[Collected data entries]
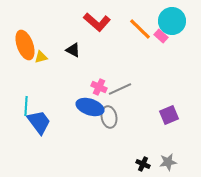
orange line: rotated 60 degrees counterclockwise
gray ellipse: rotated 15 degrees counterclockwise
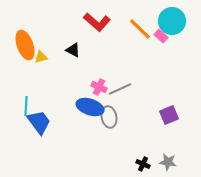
gray star: rotated 18 degrees clockwise
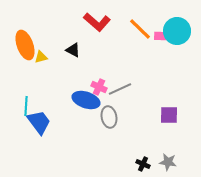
cyan circle: moved 5 px right, 10 px down
pink rectangle: rotated 40 degrees counterclockwise
blue ellipse: moved 4 px left, 7 px up
purple square: rotated 24 degrees clockwise
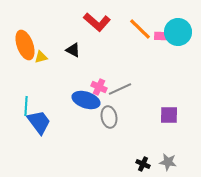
cyan circle: moved 1 px right, 1 px down
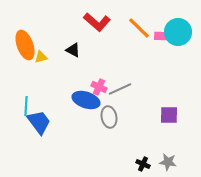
orange line: moved 1 px left, 1 px up
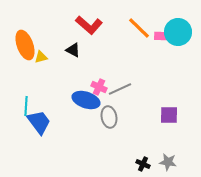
red L-shape: moved 8 px left, 3 px down
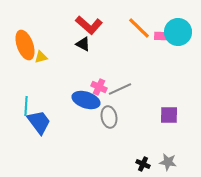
black triangle: moved 10 px right, 6 px up
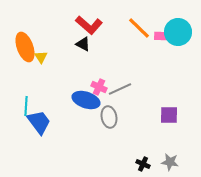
orange ellipse: moved 2 px down
yellow triangle: rotated 48 degrees counterclockwise
gray star: moved 2 px right
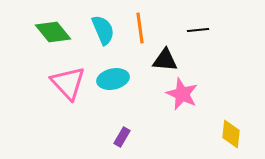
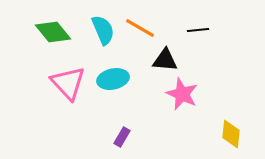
orange line: rotated 52 degrees counterclockwise
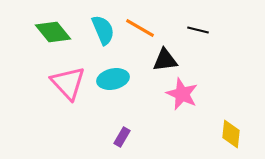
black line: rotated 20 degrees clockwise
black triangle: rotated 12 degrees counterclockwise
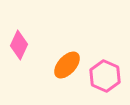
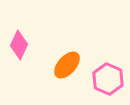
pink hexagon: moved 3 px right, 3 px down
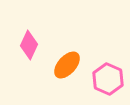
pink diamond: moved 10 px right
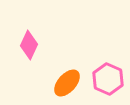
orange ellipse: moved 18 px down
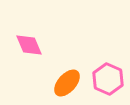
pink diamond: rotated 48 degrees counterclockwise
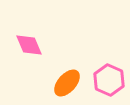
pink hexagon: moved 1 px right, 1 px down
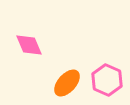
pink hexagon: moved 2 px left
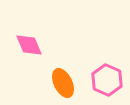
orange ellipse: moved 4 px left; rotated 68 degrees counterclockwise
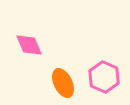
pink hexagon: moved 3 px left, 3 px up
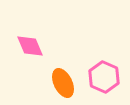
pink diamond: moved 1 px right, 1 px down
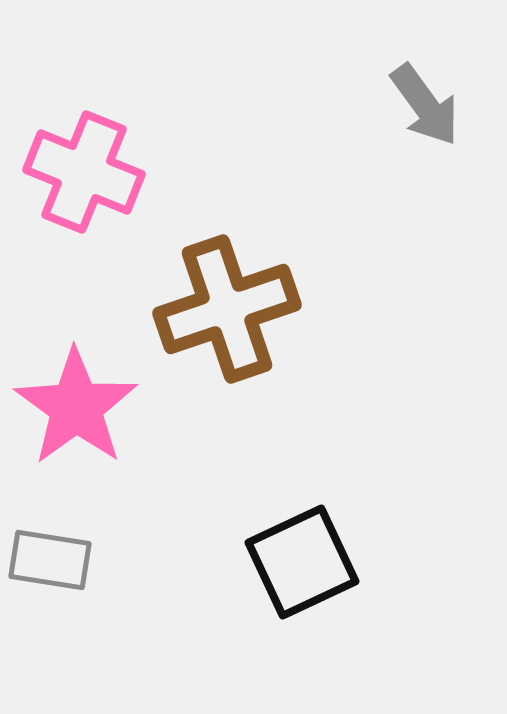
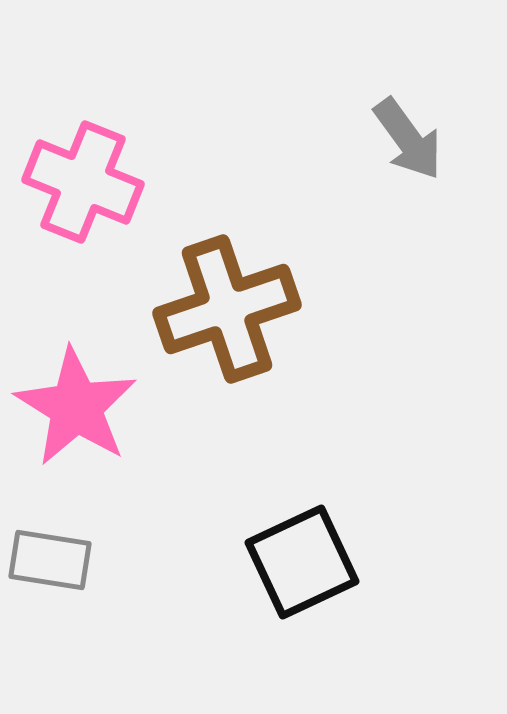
gray arrow: moved 17 px left, 34 px down
pink cross: moved 1 px left, 10 px down
pink star: rotated 4 degrees counterclockwise
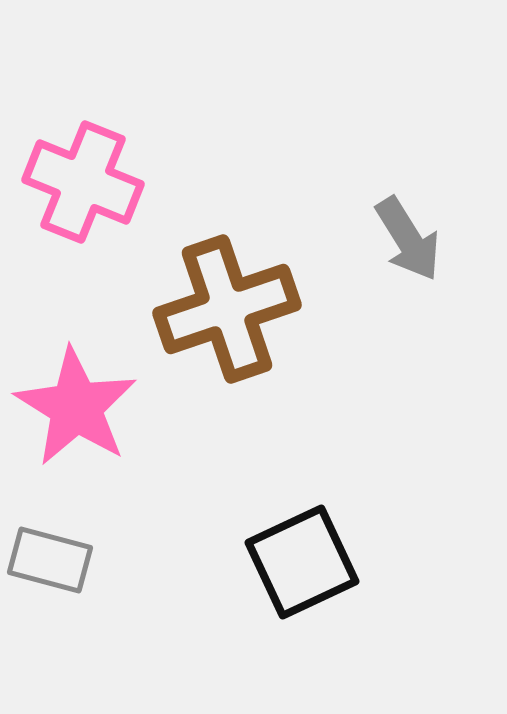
gray arrow: moved 100 px down; rotated 4 degrees clockwise
gray rectangle: rotated 6 degrees clockwise
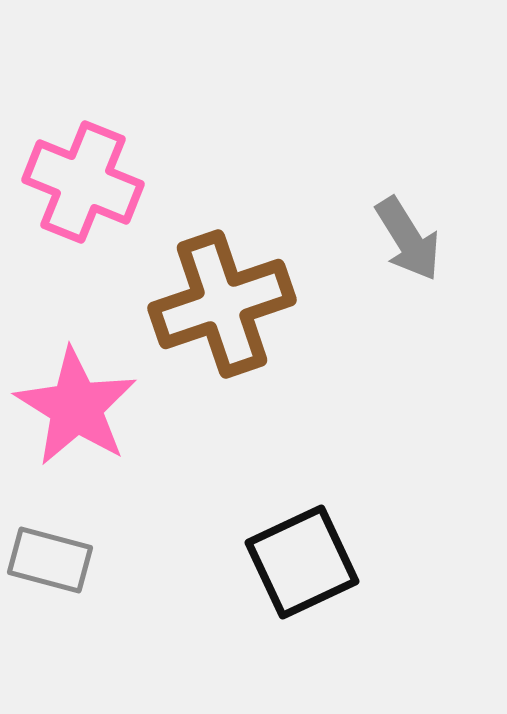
brown cross: moved 5 px left, 5 px up
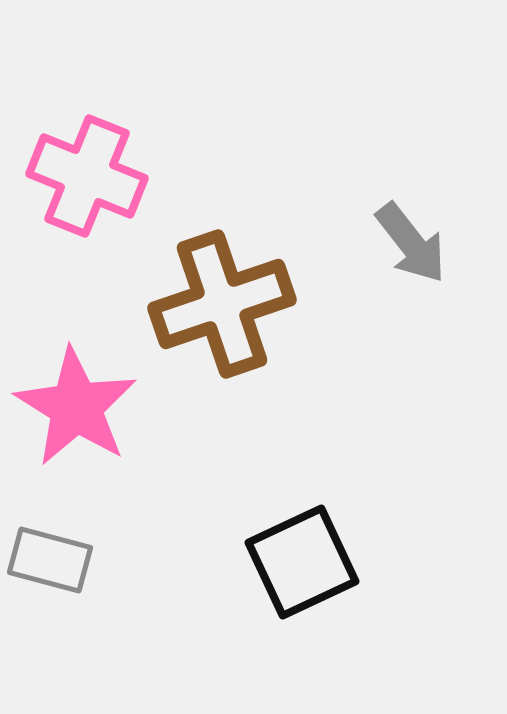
pink cross: moved 4 px right, 6 px up
gray arrow: moved 3 px right, 4 px down; rotated 6 degrees counterclockwise
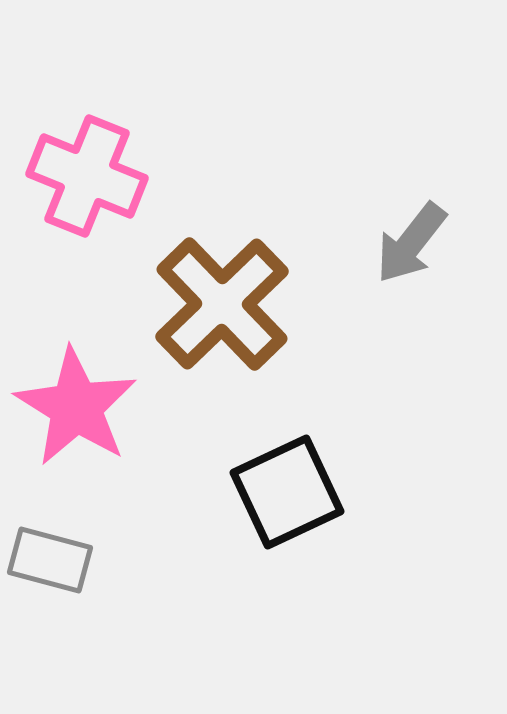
gray arrow: rotated 76 degrees clockwise
brown cross: rotated 25 degrees counterclockwise
black square: moved 15 px left, 70 px up
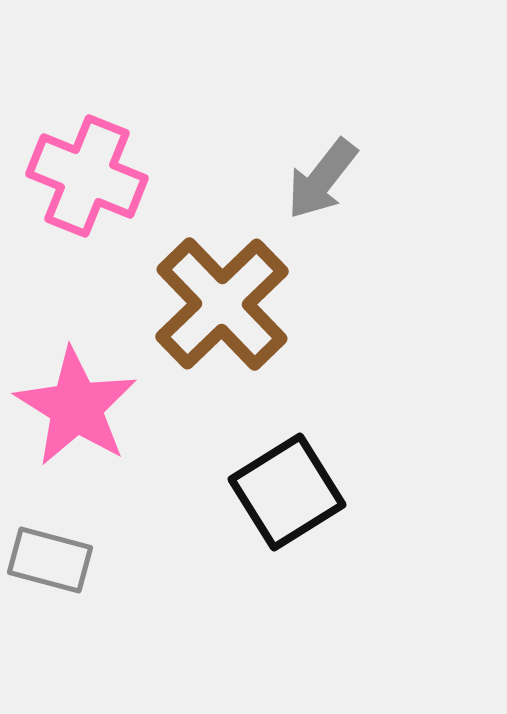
gray arrow: moved 89 px left, 64 px up
black square: rotated 7 degrees counterclockwise
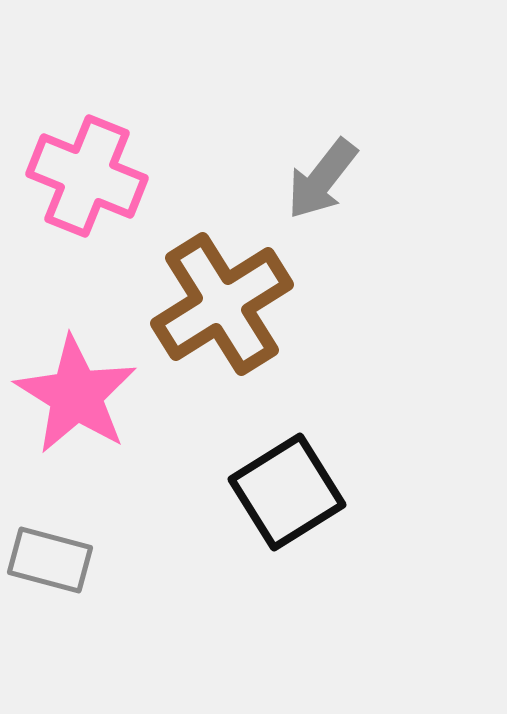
brown cross: rotated 12 degrees clockwise
pink star: moved 12 px up
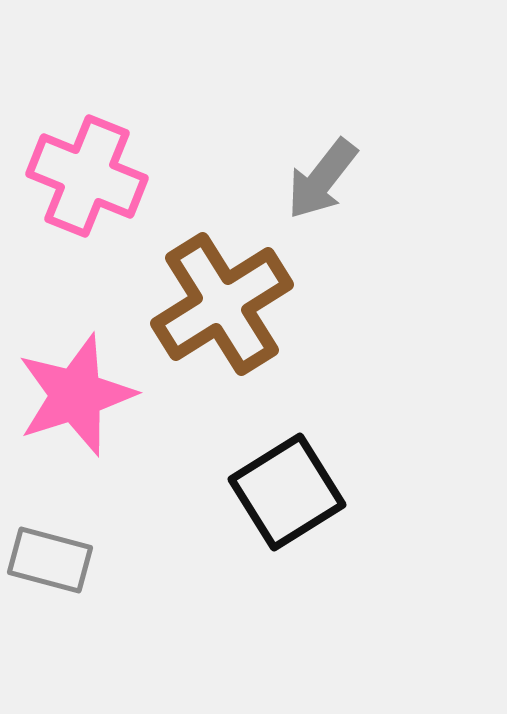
pink star: rotated 22 degrees clockwise
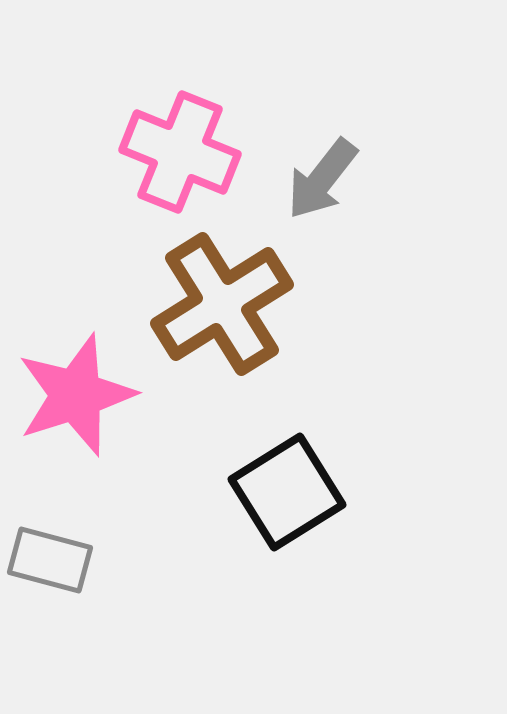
pink cross: moved 93 px right, 24 px up
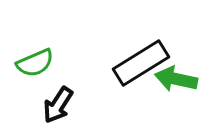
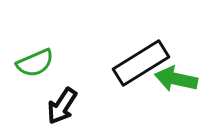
black arrow: moved 4 px right, 1 px down
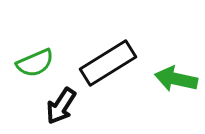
black rectangle: moved 33 px left
black arrow: moved 1 px left
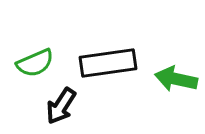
black rectangle: rotated 24 degrees clockwise
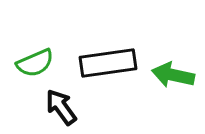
green arrow: moved 3 px left, 4 px up
black arrow: moved 1 px down; rotated 111 degrees clockwise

**JOB:** Change every "counterclockwise" in the lines above to "anticlockwise", keeping all else the same. Leave the pictures out of your answer.

**COMPLETED TASK:**
orange line: rotated 60 degrees anticlockwise
gray ellipse: rotated 15 degrees anticlockwise
gray star: rotated 18 degrees clockwise
cyan circle: moved 5 px right, 10 px down
pink rectangle: rotated 40 degrees anticlockwise
blue ellipse: moved 4 px left, 7 px up
purple square: rotated 24 degrees clockwise
cyan circle: moved 1 px right, 1 px down
orange line: moved 1 px left, 1 px up
red L-shape: moved 8 px left, 3 px down
black triangle: moved 10 px right, 6 px up
orange ellipse: moved 2 px down
yellow triangle: rotated 48 degrees anticlockwise
gray star: moved 2 px right
orange line: rotated 52 degrees anticlockwise
black line: rotated 20 degrees clockwise
black triangle: rotated 12 degrees anticlockwise
pink hexagon: moved 3 px right, 3 px down
pink diamond: moved 10 px right
orange ellipse: moved 18 px down
pink diamond: rotated 48 degrees anticlockwise
pink hexagon: moved 1 px right, 1 px down
pink hexagon: moved 2 px left
orange ellipse: moved 4 px left; rotated 68 degrees anticlockwise
pink hexagon: moved 3 px left, 3 px up
pink diamond: moved 1 px right, 1 px down
gray arrow: moved 17 px left, 34 px down
pink cross: moved 1 px left, 10 px down
pink star: rotated 4 degrees anticlockwise
gray arrow: moved 100 px down; rotated 4 degrees clockwise
gray rectangle: rotated 6 degrees clockwise
brown cross: moved 5 px left, 5 px up
pink cross: moved 4 px right, 6 px up
gray arrow: moved 3 px right, 4 px down; rotated 6 degrees anticlockwise
gray arrow: rotated 76 degrees clockwise
brown cross: rotated 25 degrees anticlockwise
black square: moved 15 px left, 70 px up
gray arrow: moved 89 px left, 64 px up
black square: rotated 7 degrees anticlockwise
brown cross: rotated 12 degrees clockwise
pink star: moved 12 px up
pink star: rotated 22 degrees clockwise
pink cross: moved 93 px right, 24 px up
black arrow: moved 4 px right, 1 px down
black rectangle: moved 33 px left
black arrow: moved 1 px left
black rectangle: rotated 24 degrees clockwise
green arrow: moved 3 px left, 4 px up
black arrow: moved 1 px down; rotated 111 degrees clockwise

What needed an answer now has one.